— Begin —

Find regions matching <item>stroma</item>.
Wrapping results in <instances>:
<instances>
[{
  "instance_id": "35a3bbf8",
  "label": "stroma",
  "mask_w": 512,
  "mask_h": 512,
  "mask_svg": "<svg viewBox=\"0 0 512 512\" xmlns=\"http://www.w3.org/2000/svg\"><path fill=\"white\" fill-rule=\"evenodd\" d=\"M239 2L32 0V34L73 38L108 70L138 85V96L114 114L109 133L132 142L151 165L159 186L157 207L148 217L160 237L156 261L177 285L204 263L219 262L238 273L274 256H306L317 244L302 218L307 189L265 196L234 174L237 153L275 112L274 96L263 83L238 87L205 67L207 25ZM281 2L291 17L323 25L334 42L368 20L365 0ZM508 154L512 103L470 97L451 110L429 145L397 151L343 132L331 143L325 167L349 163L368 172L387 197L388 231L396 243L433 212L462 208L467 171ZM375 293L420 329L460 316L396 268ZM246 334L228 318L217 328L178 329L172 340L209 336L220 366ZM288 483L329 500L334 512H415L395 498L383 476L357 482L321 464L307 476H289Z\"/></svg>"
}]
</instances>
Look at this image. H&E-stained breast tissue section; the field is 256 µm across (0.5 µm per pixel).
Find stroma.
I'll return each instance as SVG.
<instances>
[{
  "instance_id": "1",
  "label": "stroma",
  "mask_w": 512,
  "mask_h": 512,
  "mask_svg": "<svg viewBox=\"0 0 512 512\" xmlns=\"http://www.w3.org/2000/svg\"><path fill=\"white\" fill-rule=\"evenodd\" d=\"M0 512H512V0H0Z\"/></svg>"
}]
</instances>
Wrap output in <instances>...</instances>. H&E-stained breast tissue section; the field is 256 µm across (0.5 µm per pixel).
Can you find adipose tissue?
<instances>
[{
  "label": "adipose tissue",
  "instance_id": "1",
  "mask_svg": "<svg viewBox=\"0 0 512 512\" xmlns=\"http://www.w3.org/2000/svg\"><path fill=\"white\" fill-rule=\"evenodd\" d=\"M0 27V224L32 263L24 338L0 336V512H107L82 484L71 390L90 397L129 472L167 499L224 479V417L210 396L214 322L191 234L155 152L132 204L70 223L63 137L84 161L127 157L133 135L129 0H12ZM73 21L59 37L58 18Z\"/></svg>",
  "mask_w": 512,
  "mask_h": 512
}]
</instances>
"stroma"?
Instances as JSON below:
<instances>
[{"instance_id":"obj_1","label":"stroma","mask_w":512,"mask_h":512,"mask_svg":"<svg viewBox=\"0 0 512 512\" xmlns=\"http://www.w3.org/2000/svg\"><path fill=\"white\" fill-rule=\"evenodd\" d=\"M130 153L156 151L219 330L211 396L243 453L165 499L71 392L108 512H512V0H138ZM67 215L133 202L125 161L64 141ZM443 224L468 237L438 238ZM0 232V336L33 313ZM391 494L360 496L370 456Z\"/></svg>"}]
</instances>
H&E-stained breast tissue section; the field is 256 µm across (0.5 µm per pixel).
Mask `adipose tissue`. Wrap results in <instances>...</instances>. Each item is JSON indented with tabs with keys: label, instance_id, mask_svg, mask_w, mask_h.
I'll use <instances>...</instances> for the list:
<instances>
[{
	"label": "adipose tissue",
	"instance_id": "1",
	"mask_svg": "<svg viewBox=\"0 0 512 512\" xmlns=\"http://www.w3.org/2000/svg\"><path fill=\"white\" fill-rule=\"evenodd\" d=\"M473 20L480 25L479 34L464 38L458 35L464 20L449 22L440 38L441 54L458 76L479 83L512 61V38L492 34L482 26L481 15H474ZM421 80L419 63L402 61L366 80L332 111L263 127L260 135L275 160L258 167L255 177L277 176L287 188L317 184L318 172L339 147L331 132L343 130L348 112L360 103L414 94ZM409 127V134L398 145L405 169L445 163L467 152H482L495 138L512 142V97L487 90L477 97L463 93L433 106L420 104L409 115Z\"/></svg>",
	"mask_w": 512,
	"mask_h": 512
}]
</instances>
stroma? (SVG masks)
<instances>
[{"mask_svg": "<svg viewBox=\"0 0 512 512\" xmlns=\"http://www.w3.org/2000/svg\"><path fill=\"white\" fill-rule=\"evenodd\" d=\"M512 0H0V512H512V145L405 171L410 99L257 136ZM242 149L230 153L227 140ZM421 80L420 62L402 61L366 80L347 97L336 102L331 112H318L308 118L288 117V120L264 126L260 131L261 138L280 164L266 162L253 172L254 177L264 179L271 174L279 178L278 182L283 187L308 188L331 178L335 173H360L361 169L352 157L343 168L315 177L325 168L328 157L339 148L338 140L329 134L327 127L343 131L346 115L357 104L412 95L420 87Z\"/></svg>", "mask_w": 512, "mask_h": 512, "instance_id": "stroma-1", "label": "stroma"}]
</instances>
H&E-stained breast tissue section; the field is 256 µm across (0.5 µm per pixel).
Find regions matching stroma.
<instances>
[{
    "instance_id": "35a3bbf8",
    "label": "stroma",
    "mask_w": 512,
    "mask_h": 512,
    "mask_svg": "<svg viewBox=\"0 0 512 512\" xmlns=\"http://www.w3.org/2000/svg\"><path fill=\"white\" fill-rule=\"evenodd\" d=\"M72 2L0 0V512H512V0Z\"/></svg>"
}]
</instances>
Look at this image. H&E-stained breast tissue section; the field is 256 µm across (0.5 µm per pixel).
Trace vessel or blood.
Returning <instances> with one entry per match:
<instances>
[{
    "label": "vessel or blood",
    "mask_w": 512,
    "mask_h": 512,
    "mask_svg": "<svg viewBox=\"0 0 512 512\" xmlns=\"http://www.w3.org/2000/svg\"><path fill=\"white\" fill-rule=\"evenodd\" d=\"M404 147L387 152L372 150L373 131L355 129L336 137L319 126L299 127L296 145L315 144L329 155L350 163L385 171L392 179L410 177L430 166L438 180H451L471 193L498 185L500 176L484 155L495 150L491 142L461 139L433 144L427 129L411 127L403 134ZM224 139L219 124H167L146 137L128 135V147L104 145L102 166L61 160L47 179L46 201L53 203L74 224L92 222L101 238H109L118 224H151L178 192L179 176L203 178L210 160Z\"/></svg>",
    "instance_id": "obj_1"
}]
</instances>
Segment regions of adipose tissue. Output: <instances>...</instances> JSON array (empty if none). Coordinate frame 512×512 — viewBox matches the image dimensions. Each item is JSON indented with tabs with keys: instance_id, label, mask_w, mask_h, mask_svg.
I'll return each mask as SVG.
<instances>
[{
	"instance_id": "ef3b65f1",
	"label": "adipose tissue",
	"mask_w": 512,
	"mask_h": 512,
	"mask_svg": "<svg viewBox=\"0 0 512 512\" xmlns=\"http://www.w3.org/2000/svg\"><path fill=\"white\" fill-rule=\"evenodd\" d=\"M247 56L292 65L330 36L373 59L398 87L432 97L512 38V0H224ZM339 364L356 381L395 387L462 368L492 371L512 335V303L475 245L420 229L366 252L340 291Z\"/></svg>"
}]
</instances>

— End —

▸ **STATED TASK**
Give an exact repetition of all the material.

▸ **COMPLETED TASK**
Find regions matching <item>stroma</item>.
Wrapping results in <instances>:
<instances>
[{
  "instance_id": "35a3bbf8",
  "label": "stroma",
  "mask_w": 512,
  "mask_h": 512,
  "mask_svg": "<svg viewBox=\"0 0 512 512\" xmlns=\"http://www.w3.org/2000/svg\"><path fill=\"white\" fill-rule=\"evenodd\" d=\"M239 2L32 0V34L73 38L108 70L138 85V96L114 114L109 133L132 142L151 165L159 186L157 207L148 217L160 237L156 261L177 285L204 263L219 262L238 273L274 256H306L317 244L302 218L307 189L265 196L234 174L237 153L275 112L274 96L263 83L238 87L205 67L207 25ZM281 2L291 17L323 25L334 42L368 20L365 0ZM508 154L512 103L470 97L451 110L429 145L397 151L343 132L331 143L325 167L349 163L368 172L387 197L388 231L396 243L433 212L462 208L467 171ZM375 293L420 329L460 316L396 268ZM246 334L228 318L217 328L178 329L172 340L209 336L220 366ZM288 483L329 500L334 512H415L395 498L383 476L357 482L321 464L307 476H289Z\"/></svg>"
}]
</instances>
Look at this image. H&E-stained breast tissue section; the field is 256 µm across (0.5 µm per pixel).
Find stroma.
I'll return each instance as SVG.
<instances>
[{
  "instance_id": "1",
  "label": "stroma",
  "mask_w": 512,
  "mask_h": 512,
  "mask_svg": "<svg viewBox=\"0 0 512 512\" xmlns=\"http://www.w3.org/2000/svg\"><path fill=\"white\" fill-rule=\"evenodd\" d=\"M0 512H512V0H0Z\"/></svg>"
}]
</instances>
Wrap output in <instances>...</instances>. H&E-stained breast tissue section; the field is 256 µm across (0.5 µm per pixel).
Can you find adipose tissue?
<instances>
[{
  "label": "adipose tissue",
  "instance_id": "1",
  "mask_svg": "<svg viewBox=\"0 0 512 512\" xmlns=\"http://www.w3.org/2000/svg\"><path fill=\"white\" fill-rule=\"evenodd\" d=\"M0 27V224L32 263L24 338L0 336V512H107L82 484L71 390L90 397L129 472L167 499L224 479V417L210 396L214 322L191 234L155 152L132 204L70 223L63 137L84 161L127 157L133 135L129 0H12ZM73 21L59 37L58 18Z\"/></svg>",
  "mask_w": 512,
  "mask_h": 512
}]
</instances>
"stroma"?
Instances as JSON below:
<instances>
[{"instance_id":"obj_1","label":"stroma","mask_w":512,"mask_h":512,"mask_svg":"<svg viewBox=\"0 0 512 512\" xmlns=\"http://www.w3.org/2000/svg\"><path fill=\"white\" fill-rule=\"evenodd\" d=\"M130 153L156 151L219 330L211 396L243 453L165 499L71 392L108 512H512V0H138ZM67 215L133 202L125 161L64 141ZM443 224L468 237L438 238ZM0 232V336L33 313ZM391 494L360 496L370 456Z\"/></svg>"}]
</instances>
H&E-stained breast tissue section; the field is 256 µm across (0.5 µm per pixel).
Mask `adipose tissue`. Wrap results in <instances>...</instances>. Each item is JSON indented with tabs with keys: label, instance_id, mask_svg, mask_w, mask_h.
I'll use <instances>...</instances> for the list:
<instances>
[{
	"label": "adipose tissue",
	"instance_id": "1",
	"mask_svg": "<svg viewBox=\"0 0 512 512\" xmlns=\"http://www.w3.org/2000/svg\"><path fill=\"white\" fill-rule=\"evenodd\" d=\"M473 20L480 25L479 34L464 38L458 35L464 20L449 22L440 38L441 54L458 76L479 83L512 61V38L492 34L482 26L481 15H474ZM421 80L419 63L402 61L366 80L332 111L263 127L260 135L275 160L258 167L255 177L277 176L287 188L317 184L318 172L339 147L331 132L343 130L348 112L360 103L414 94ZM409 127V134L398 145L405 169L445 163L467 152H482L495 138L512 142V97L487 90L477 97L463 93L433 106L420 104L409 115Z\"/></svg>",
	"mask_w": 512,
	"mask_h": 512
}]
</instances>
stroma? (SVG masks)
<instances>
[{"mask_svg": "<svg viewBox=\"0 0 512 512\" xmlns=\"http://www.w3.org/2000/svg\"><path fill=\"white\" fill-rule=\"evenodd\" d=\"M512 0H0V512H512V145L405 171L410 99L257 136ZM242 149L230 153L227 140ZM421 80L420 62L402 61L366 80L347 97L336 102L331 112H318L308 118L288 117V120L264 126L260 131L261 138L280 164L266 162L253 172L254 177L264 179L271 174L279 178L278 182L283 187L308 188L331 178L335 173H360L361 169L352 157L343 168L315 177L325 168L328 157L339 148L338 140L329 134L327 127L343 131L346 115L357 104L412 95L420 87Z\"/></svg>", "mask_w": 512, "mask_h": 512, "instance_id": "stroma-1", "label": "stroma"}]
</instances>
H&E-stained breast tissue section; the field is 256 µm across (0.5 µm per pixel).
Find regions matching stroma.
<instances>
[{
    "instance_id": "35a3bbf8",
    "label": "stroma",
    "mask_w": 512,
    "mask_h": 512,
    "mask_svg": "<svg viewBox=\"0 0 512 512\" xmlns=\"http://www.w3.org/2000/svg\"><path fill=\"white\" fill-rule=\"evenodd\" d=\"M72 2L0 0V512H512V0Z\"/></svg>"
}]
</instances>
Look at this image. H&E-stained breast tissue section; the field is 256 µm across (0.5 µm per pixel).
Trace vessel or blood.
Returning <instances> with one entry per match:
<instances>
[{
    "label": "vessel or blood",
    "mask_w": 512,
    "mask_h": 512,
    "mask_svg": "<svg viewBox=\"0 0 512 512\" xmlns=\"http://www.w3.org/2000/svg\"><path fill=\"white\" fill-rule=\"evenodd\" d=\"M404 147L387 152L372 150L373 131L355 129L336 137L319 126L299 127L296 145L315 144L329 155L350 163L385 171L392 179L410 177L430 166L438 180H451L471 193L498 185L500 176L484 155L495 150L491 142L461 139L433 144L427 129L411 127L403 134ZM224 139L219 124H167L146 137L128 135V147L104 145L102 166L61 160L47 179L46 201L53 203L74 224L92 222L101 238H109L118 224H151L178 192L179 176L203 178L210 160Z\"/></svg>",
    "instance_id": "obj_1"
}]
</instances>
Segment regions of adipose tissue. Output: <instances>...</instances> JSON array (empty if none). Coordinate frame 512×512 — viewBox matches the image dimensions. Each item is JSON indented with tabs with keys: instance_id, label, mask_w, mask_h, mask_svg.
I'll return each mask as SVG.
<instances>
[{
	"instance_id": "ef3b65f1",
	"label": "adipose tissue",
	"mask_w": 512,
	"mask_h": 512,
	"mask_svg": "<svg viewBox=\"0 0 512 512\" xmlns=\"http://www.w3.org/2000/svg\"><path fill=\"white\" fill-rule=\"evenodd\" d=\"M247 56L292 65L330 36L373 59L398 87L432 97L512 38V0H224ZM339 364L356 381L395 387L462 368L492 371L512 335V303L475 245L420 229L366 252L340 291Z\"/></svg>"
}]
</instances>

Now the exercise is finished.